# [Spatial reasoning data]
◆ ◆ ◆ ◆ ◆ ◆ ◆
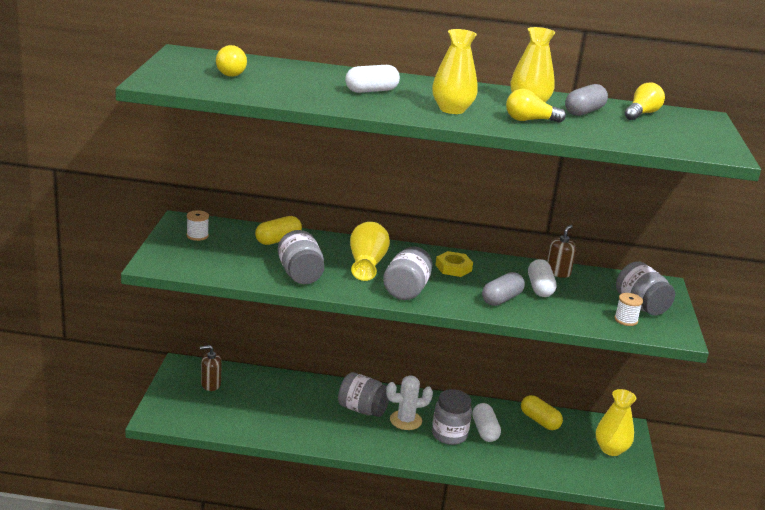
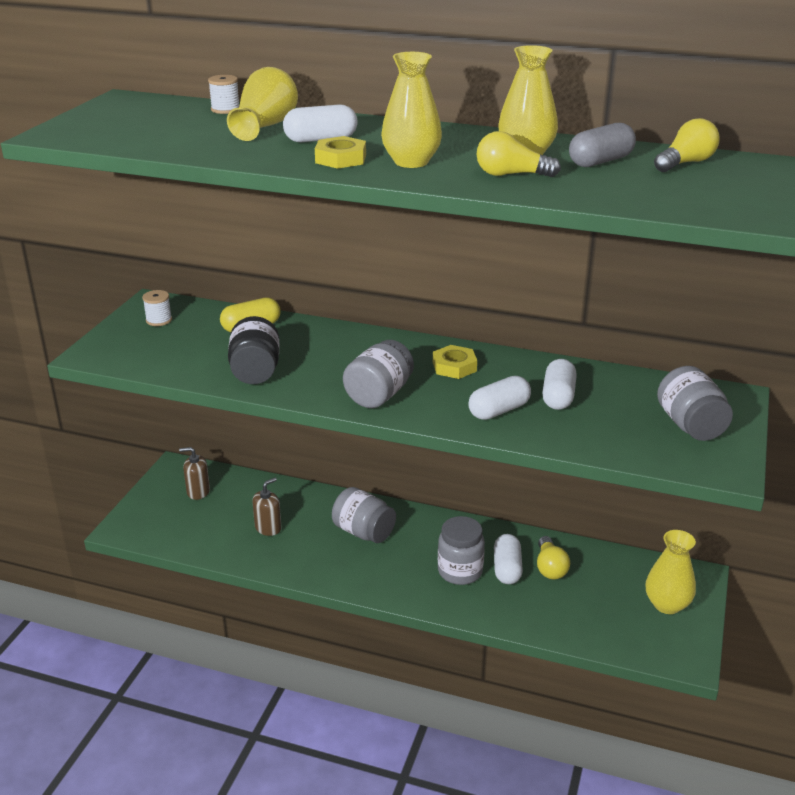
camera: 15 degrees right, 5 degrees up
yellow light bulb [216,45,247,77] -> yellow light bulb moved to [537,536,570,580]
grey jar [278,230,324,284] -> black jar [228,316,280,384]
yellow vase [350,222,390,281] -> yellow vase moved to [227,67,298,141]
white cactus [386,375,433,430] -> none
grey capsule [482,272,525,306] -> white capsule [468,376,531,420]
yellow capsule [521,395,563,430] -> none
brown soap dispenser [547,225,576,278] -> brown soap dispenser moved to [252,478,282,536]
white spool [614,293,643,326] -> white spool moved to [208,75,239,114]
none -> yellow nut [315,136,366,169]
◆ ◆ ◆ ◆ ◆ ◆ ◆
# [What this task involves]
Check each line of the data above, and please copy the ones in which the string "capsule" occurs.

# [Exercise solution]
grey capsule [482,272,525,306] -> white capsule [468,376,531,420]
yellow capsule [521,395,563,430] -> none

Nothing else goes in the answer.